• PROBLEM REQUIREMENTS:
Omit the images and return the remaining entries unchanged.

(Collected data entries)

___

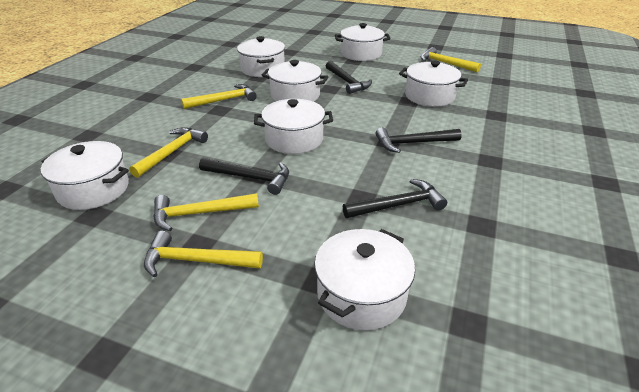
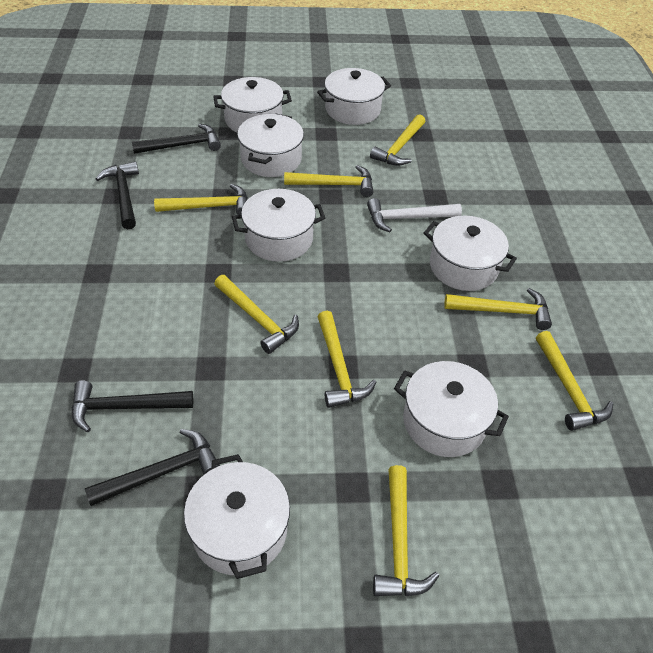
white hammer: 0 -> 1
yellow hammer: 5 -> 8

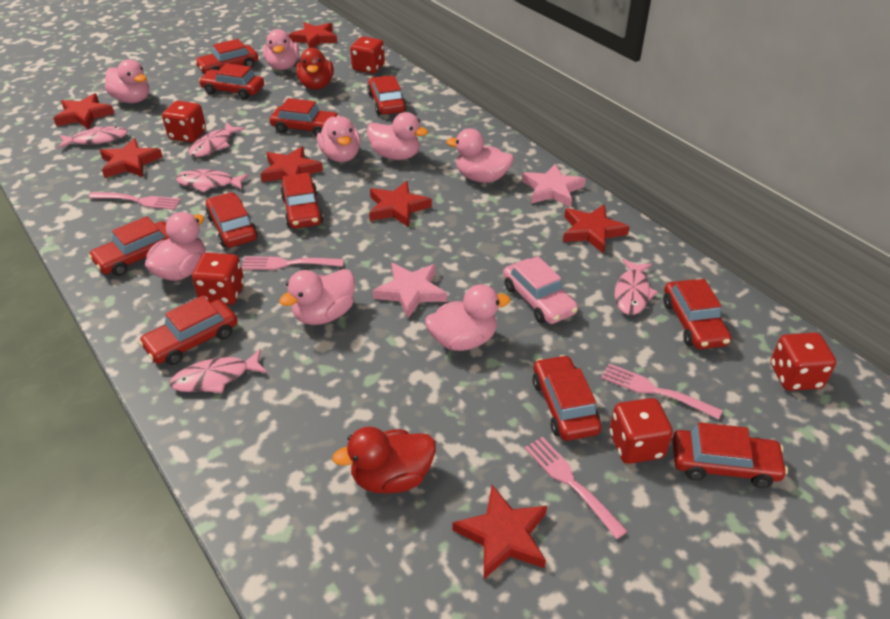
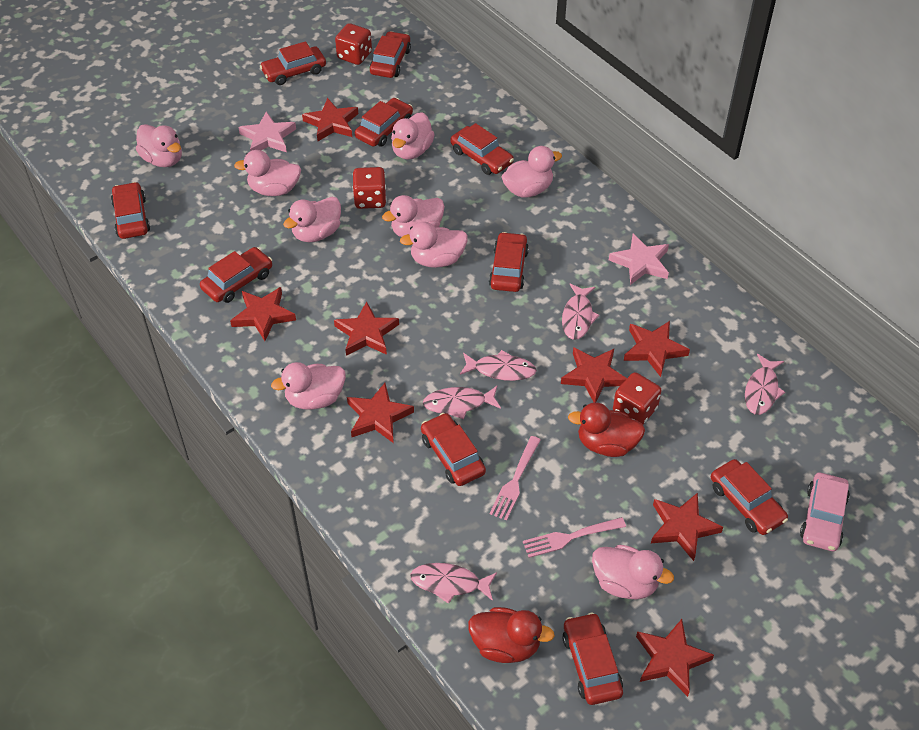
pink duck: 8 -> 9
pink fork: 4 -> 2
red car: 11 -> 10
red dice: 5 -> 3
red star: 7 -> 8

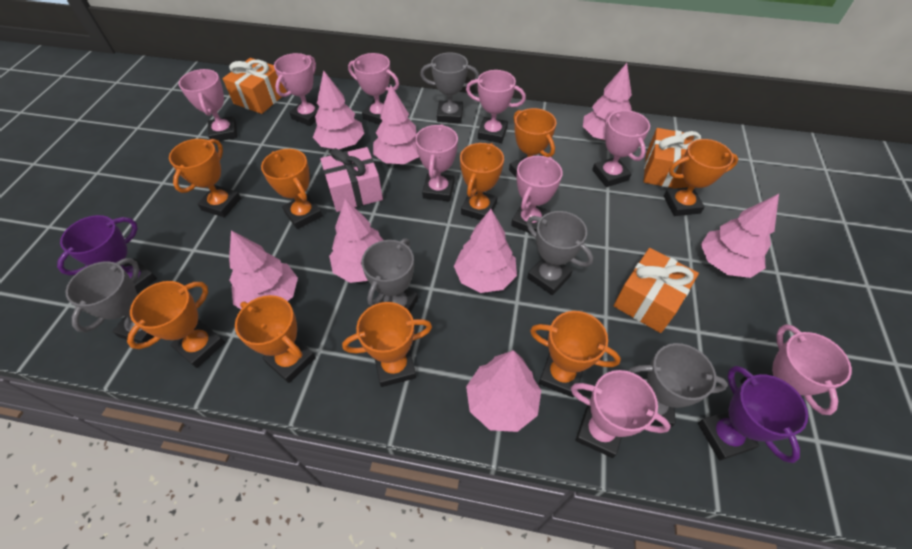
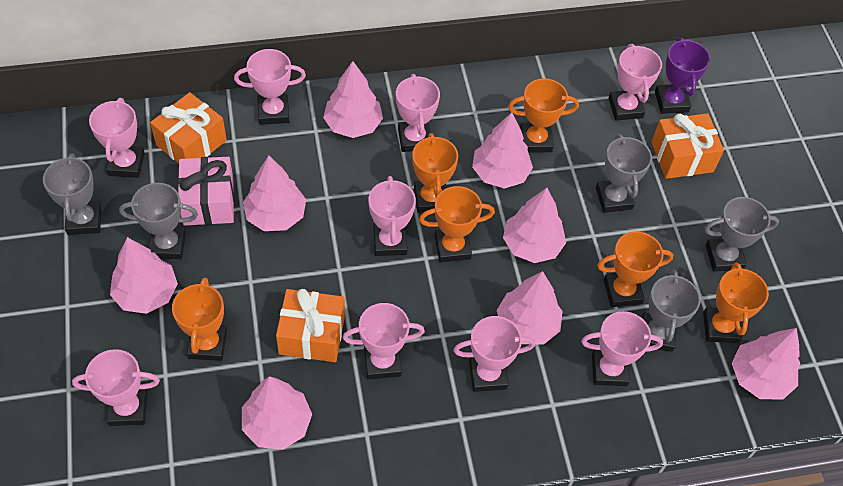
orange trophy: 9 -> 6
purple trophy: 2 -> 1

___

• WRITTEN SOLUTION:
white hammer: 0 -> 1
yellow hammer: 5 -> 8

pink duck: 8 -> 9
pink fork: 4 -> 2
red car: 11 -> 10
red dice: 5 -> 3
red star: 7 -> 8

orange trophy: 9 -> 6
purple trophy: 2 -> 1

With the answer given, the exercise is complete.